(WORK TASK):
From the line that contains "pink brick A1:A3" through the last line of the data, copy everything exactly and nothing else, omitting the pictures.

(MATERIAL PROVIDED):
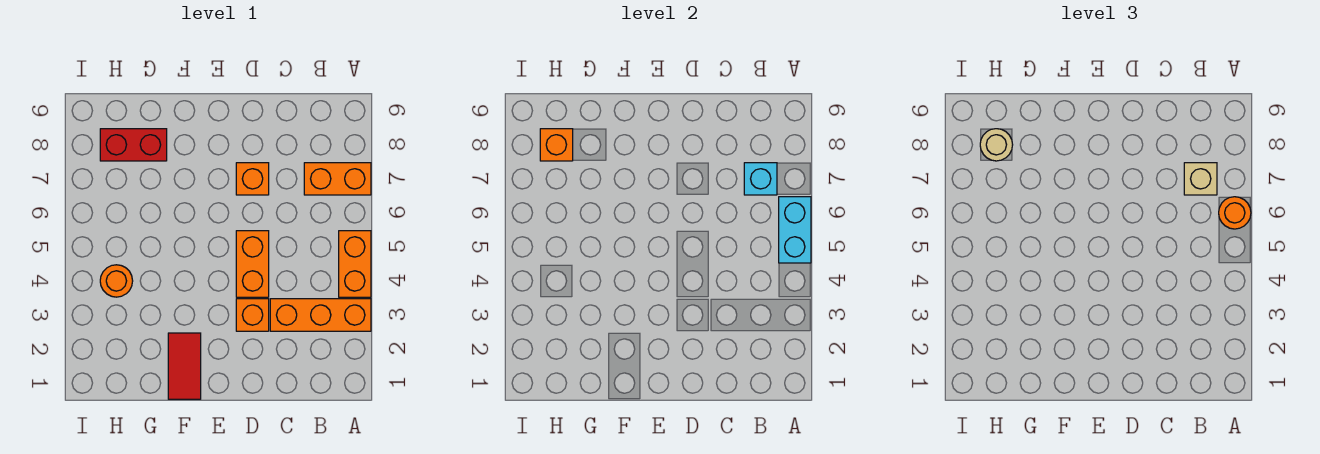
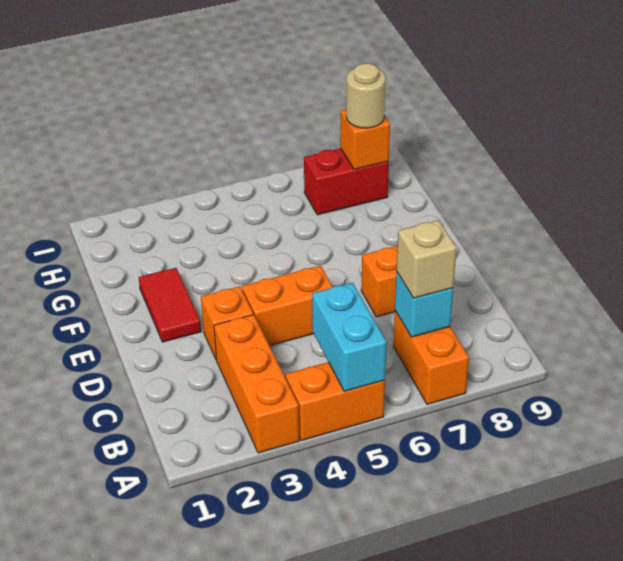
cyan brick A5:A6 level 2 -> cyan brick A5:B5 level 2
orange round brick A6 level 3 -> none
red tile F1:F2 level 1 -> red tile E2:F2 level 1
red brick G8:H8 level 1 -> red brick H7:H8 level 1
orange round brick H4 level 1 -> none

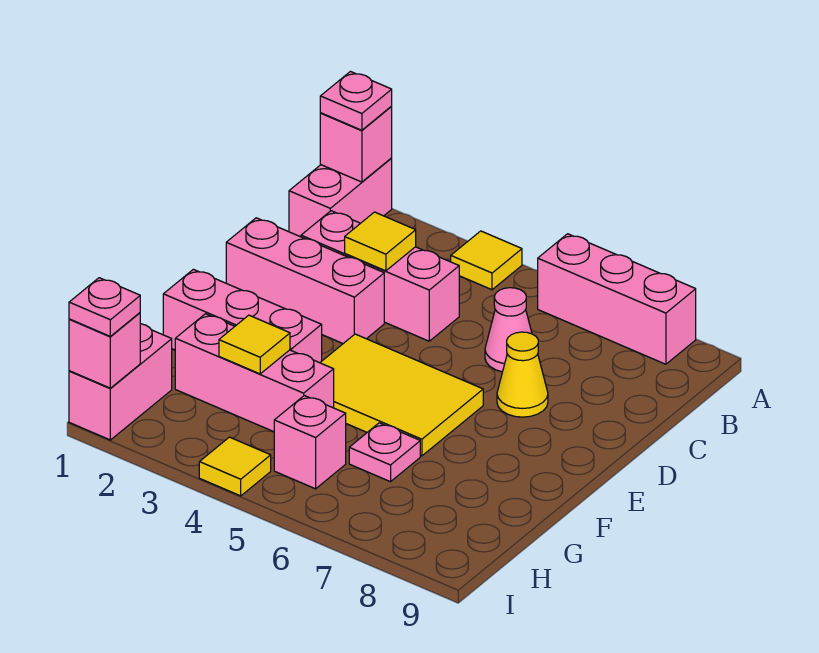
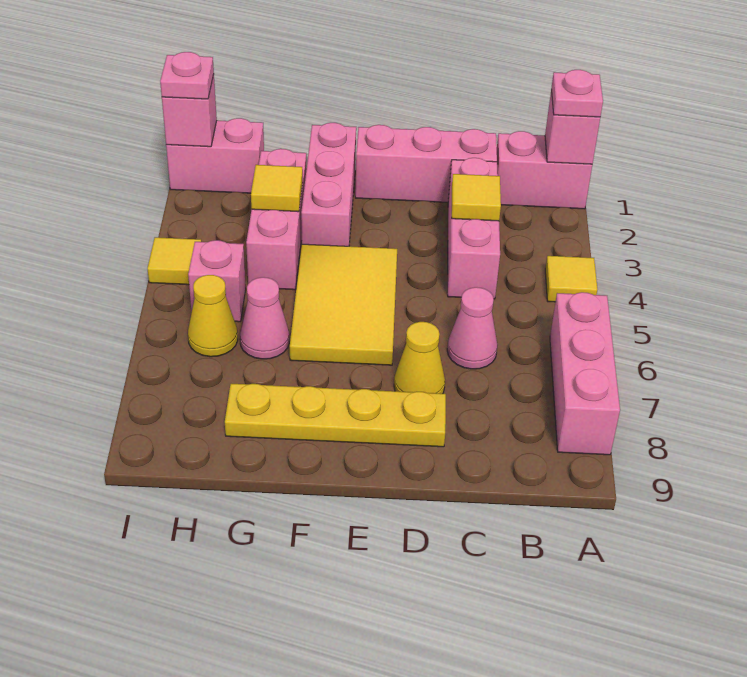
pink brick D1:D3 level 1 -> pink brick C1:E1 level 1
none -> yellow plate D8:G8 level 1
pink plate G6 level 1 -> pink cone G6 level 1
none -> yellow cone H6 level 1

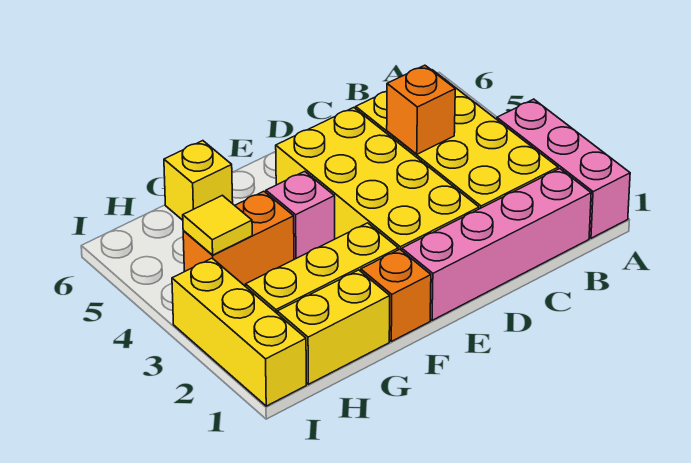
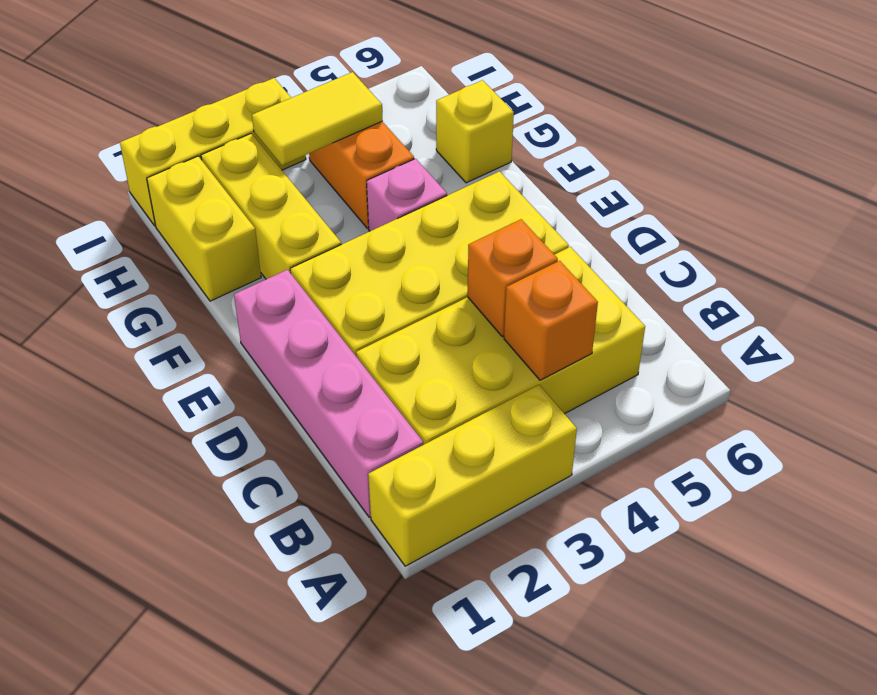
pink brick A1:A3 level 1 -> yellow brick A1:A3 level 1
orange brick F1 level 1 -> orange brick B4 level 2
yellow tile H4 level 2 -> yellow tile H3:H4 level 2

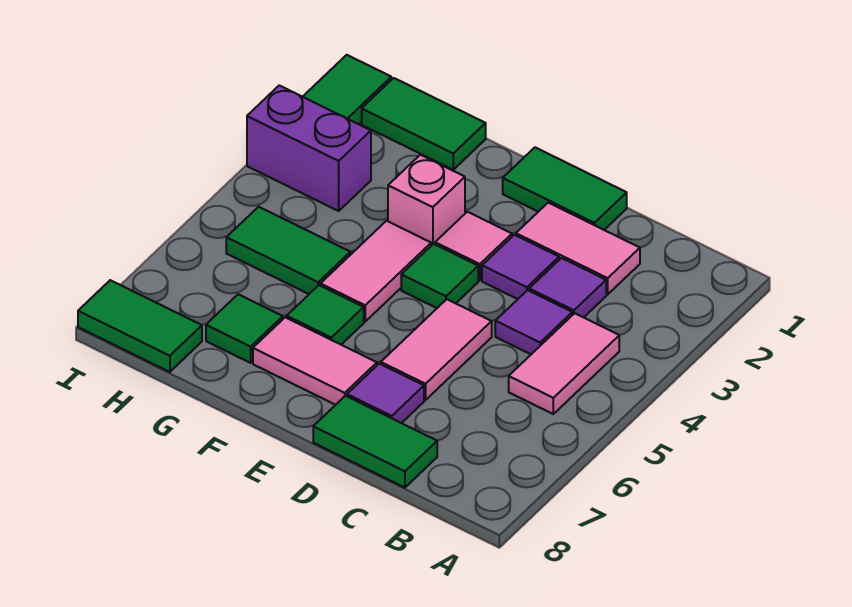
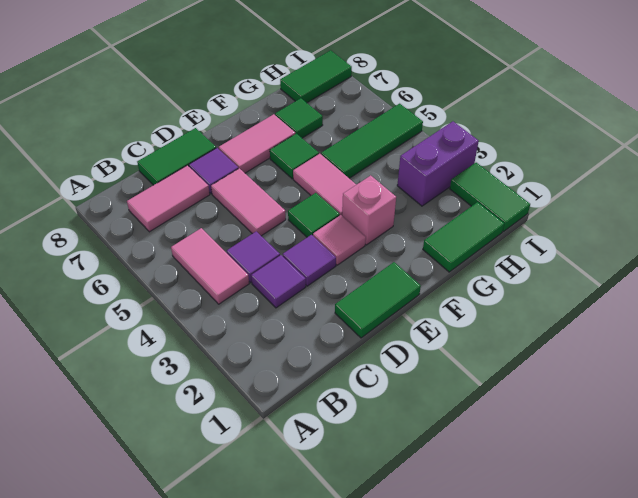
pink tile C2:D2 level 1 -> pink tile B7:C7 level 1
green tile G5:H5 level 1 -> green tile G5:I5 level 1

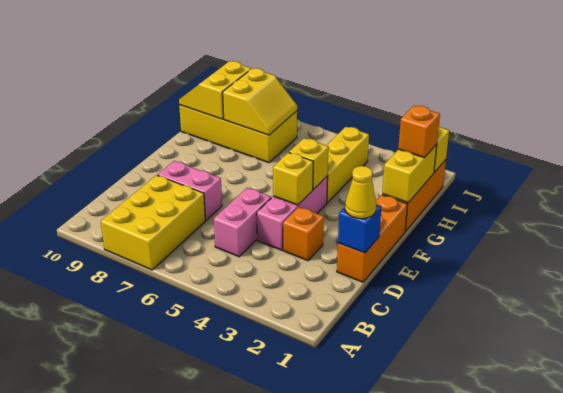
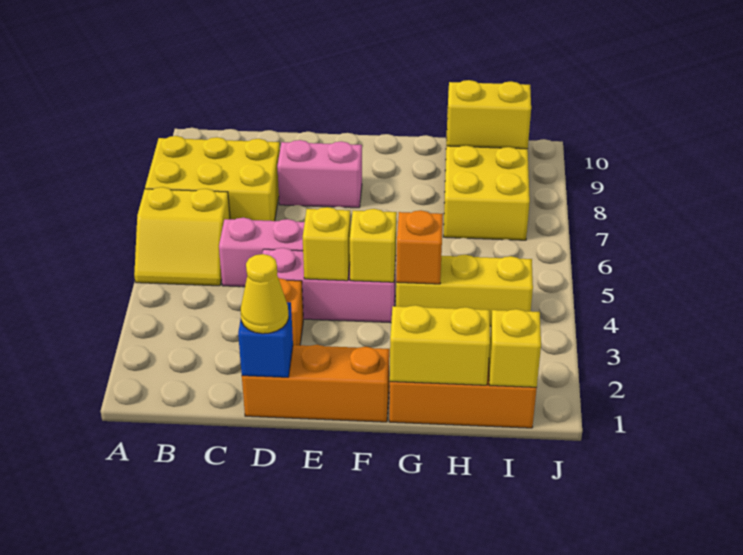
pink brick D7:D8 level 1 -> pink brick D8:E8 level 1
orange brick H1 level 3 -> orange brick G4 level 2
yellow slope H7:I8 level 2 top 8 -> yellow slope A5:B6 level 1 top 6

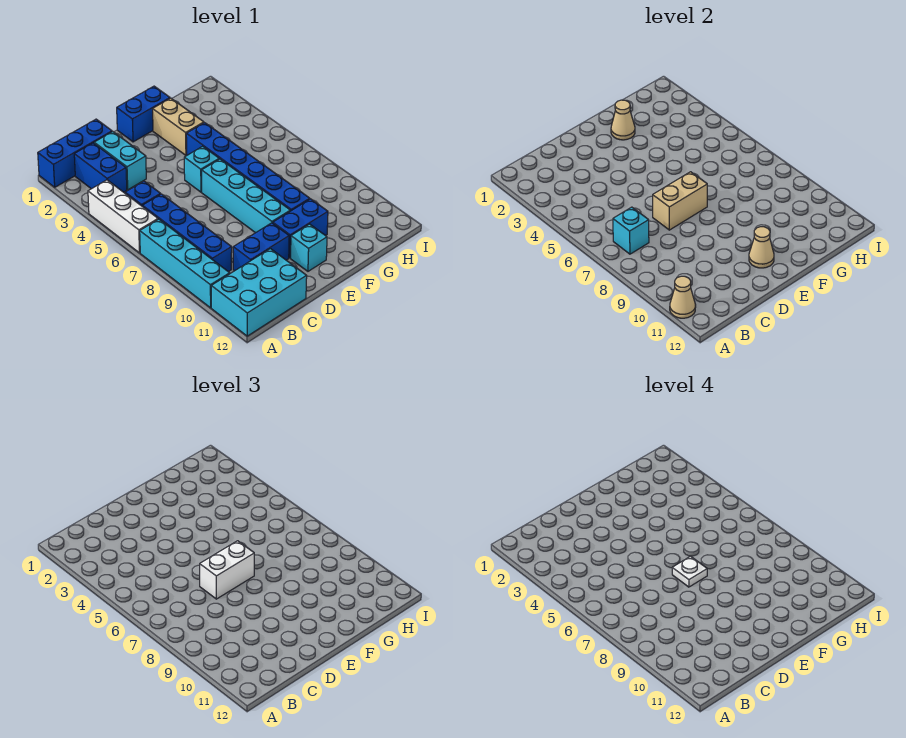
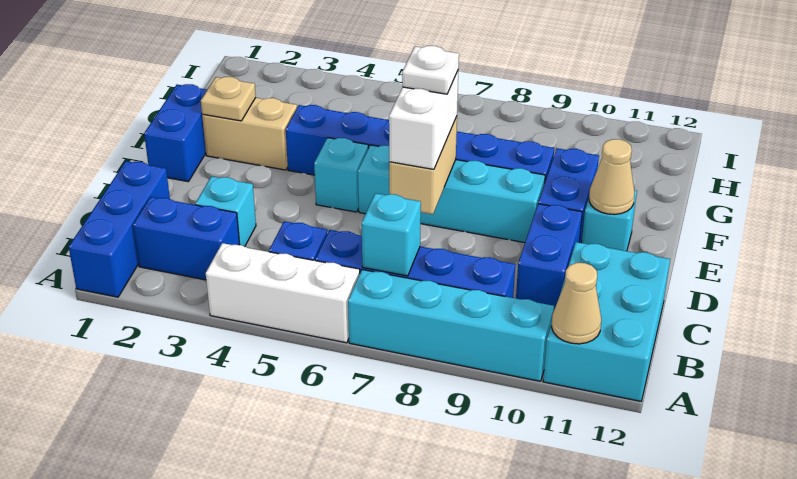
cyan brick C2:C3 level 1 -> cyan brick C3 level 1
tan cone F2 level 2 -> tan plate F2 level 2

(WRITTEN REPLY):
pink brick A1:A3 level 1 -> yellow brick A1:A3 level 1
orange brick F1 level 1 -> orange brick B4 level 2
yellow tile H4 level 2 -> yellow tile H3:H4 level 2

pink tile C2:D2 level 1 -> pink tile B7:C7 level 1
green tile G5:H5 level 1 -> green tile G5:I5 level 1

pink brick D7:D8 level 1 -> pink brick D8:E8 level 1
orange brick H1 level 3 -> orange brick G4 level 2
yellow slope H7:I8 level 2 top 8 -> yellow slope A5:B6 level 1 top 6

cyan brick C2:C3 level 1 -> cyan brick C3 level 1
tan cone F2 level 2 -> tan plate F2 level 2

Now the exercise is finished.